• [Entries provided]
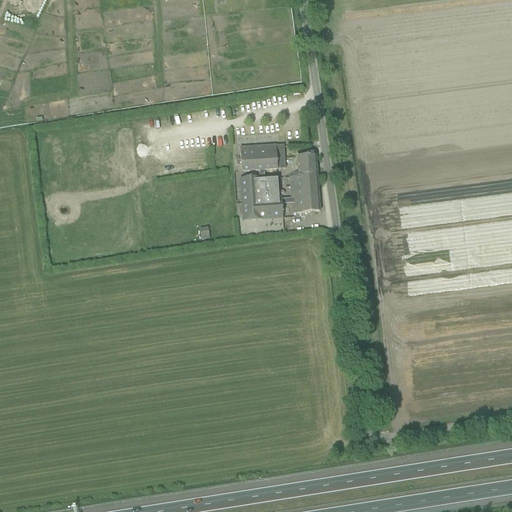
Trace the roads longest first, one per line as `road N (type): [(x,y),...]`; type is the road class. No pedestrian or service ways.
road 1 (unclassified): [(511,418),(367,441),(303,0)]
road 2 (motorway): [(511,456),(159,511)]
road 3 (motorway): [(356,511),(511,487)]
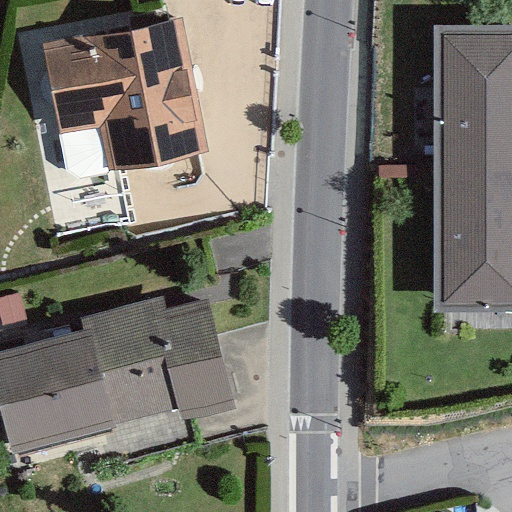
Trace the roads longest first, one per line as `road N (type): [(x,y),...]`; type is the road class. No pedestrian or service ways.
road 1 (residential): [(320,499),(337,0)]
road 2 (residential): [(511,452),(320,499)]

==

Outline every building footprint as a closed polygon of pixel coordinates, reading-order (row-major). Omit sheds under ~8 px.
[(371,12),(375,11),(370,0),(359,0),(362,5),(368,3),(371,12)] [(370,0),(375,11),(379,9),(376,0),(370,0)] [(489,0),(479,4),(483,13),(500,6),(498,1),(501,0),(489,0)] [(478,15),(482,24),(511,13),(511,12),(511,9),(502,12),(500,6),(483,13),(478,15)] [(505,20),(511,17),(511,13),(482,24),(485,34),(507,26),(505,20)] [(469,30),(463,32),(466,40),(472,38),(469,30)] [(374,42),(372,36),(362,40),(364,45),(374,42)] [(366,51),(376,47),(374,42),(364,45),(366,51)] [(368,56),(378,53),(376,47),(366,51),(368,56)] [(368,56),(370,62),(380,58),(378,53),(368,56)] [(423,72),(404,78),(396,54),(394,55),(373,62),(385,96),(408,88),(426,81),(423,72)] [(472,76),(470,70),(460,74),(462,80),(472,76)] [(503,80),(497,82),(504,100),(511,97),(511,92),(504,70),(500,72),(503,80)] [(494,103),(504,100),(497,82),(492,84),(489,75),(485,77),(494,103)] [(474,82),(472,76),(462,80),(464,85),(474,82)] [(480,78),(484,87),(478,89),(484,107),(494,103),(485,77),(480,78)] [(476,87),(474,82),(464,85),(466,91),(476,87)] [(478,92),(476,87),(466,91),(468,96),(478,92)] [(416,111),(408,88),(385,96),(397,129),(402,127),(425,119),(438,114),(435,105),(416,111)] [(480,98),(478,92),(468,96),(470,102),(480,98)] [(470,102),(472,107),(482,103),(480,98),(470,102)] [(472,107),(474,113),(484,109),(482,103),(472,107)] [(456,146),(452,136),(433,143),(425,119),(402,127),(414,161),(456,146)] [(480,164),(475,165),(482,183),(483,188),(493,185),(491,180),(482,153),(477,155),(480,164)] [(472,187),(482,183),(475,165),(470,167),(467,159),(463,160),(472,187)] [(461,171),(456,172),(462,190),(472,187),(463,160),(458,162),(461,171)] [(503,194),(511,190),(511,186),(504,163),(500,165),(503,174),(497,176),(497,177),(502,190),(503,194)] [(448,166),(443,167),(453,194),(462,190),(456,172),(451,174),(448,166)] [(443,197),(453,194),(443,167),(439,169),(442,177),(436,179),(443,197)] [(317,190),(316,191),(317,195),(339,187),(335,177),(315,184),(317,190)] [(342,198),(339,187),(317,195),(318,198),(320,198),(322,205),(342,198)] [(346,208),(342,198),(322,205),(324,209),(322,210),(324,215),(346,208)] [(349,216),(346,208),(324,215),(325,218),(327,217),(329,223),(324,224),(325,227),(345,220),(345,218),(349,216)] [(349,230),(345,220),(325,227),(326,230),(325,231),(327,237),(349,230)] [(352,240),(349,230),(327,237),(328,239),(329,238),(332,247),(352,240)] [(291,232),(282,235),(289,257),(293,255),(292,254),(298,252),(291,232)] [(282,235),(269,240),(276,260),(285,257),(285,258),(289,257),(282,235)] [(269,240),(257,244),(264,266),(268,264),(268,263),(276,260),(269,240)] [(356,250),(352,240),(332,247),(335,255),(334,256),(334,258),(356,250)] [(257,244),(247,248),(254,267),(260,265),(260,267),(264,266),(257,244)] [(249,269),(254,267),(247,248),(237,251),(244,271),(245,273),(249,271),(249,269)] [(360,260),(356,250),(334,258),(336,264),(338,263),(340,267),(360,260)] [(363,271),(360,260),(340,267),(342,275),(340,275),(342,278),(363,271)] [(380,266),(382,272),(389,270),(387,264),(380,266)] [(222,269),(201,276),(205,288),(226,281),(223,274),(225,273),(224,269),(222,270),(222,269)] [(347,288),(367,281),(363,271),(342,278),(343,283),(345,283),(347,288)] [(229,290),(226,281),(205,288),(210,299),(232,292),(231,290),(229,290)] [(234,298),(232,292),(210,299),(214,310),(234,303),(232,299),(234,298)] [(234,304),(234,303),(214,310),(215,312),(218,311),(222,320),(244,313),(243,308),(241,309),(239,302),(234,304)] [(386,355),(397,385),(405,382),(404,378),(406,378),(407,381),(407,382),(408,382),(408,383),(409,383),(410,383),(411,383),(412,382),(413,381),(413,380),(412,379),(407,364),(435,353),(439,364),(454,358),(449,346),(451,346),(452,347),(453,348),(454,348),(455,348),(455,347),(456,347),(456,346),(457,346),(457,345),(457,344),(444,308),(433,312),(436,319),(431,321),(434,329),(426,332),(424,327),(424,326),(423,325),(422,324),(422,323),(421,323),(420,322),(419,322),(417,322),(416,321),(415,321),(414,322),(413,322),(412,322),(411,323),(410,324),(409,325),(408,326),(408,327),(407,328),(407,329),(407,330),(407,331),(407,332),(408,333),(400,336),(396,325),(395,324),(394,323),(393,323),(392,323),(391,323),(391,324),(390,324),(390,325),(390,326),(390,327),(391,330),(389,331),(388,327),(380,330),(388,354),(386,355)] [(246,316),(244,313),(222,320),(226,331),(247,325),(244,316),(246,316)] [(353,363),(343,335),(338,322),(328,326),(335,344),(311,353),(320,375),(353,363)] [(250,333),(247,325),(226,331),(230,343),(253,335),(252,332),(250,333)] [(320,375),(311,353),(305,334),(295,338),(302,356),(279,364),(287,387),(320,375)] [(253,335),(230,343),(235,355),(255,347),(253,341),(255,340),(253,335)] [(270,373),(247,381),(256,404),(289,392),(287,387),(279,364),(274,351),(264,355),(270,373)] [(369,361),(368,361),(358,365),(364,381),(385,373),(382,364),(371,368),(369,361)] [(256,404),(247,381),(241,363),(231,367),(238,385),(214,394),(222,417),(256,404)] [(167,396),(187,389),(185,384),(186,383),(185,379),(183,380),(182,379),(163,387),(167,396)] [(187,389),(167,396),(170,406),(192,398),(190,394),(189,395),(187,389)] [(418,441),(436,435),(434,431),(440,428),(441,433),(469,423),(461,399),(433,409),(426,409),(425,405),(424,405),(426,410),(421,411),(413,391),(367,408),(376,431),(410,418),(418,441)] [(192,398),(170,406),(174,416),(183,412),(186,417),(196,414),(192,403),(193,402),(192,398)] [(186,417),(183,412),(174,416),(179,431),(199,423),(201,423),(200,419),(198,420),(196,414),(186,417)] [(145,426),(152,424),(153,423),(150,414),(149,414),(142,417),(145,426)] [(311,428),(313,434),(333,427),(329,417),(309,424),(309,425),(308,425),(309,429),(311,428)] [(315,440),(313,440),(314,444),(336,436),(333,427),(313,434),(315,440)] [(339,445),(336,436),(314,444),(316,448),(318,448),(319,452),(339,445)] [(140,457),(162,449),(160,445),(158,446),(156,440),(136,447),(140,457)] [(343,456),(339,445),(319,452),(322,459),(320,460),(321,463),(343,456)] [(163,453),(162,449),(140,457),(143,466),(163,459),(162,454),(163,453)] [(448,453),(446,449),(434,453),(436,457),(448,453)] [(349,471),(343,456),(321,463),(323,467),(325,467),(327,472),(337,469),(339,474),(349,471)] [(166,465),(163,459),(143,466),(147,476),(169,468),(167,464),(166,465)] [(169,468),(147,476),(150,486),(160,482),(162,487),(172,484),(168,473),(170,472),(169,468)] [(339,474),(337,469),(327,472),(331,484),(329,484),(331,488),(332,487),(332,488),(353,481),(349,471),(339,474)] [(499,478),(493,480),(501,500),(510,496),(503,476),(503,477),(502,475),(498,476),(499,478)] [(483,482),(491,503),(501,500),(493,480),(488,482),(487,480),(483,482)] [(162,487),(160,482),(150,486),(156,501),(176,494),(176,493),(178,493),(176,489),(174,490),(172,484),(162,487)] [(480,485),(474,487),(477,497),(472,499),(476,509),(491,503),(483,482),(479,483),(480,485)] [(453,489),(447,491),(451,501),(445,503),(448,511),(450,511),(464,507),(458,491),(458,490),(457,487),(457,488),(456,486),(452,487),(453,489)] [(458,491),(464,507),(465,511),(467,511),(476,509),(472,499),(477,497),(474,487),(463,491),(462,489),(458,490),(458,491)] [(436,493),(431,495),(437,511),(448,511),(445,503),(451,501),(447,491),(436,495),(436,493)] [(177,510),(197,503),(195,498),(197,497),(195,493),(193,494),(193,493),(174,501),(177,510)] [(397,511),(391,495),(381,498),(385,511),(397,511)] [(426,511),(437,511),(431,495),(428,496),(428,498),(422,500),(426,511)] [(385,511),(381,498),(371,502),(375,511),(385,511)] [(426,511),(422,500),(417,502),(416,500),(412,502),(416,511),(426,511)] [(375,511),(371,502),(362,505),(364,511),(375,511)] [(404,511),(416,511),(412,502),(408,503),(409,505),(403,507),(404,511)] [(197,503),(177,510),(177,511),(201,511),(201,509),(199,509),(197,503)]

...

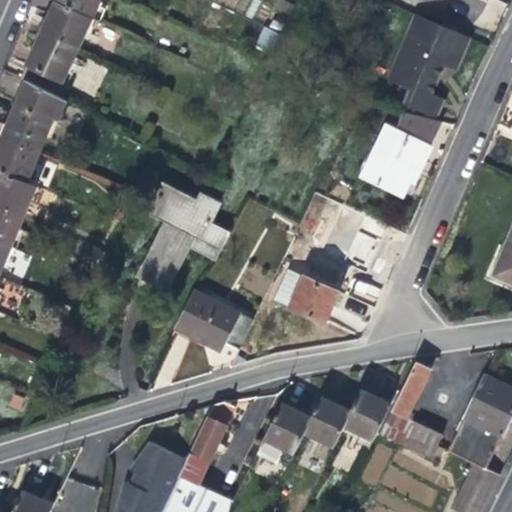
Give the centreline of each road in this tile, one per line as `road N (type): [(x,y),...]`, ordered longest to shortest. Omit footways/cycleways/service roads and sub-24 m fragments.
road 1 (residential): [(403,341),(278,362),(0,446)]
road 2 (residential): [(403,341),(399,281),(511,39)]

• [What is required]
Pull out each line of the records above that contains the string "Omit", and copy every one of those lines in full.

• [Completed task]
Outline every building footprint as a closed polygon of pixel coordinates, reading-order (row-major). Omit sheds under ~8 px.
Give the centreline of each road in this tile, one per line as `road N (type): [(x,y),...]`, ordered longest to shortest. Omit footways/cycleways/service roads and sub-24 m fragments.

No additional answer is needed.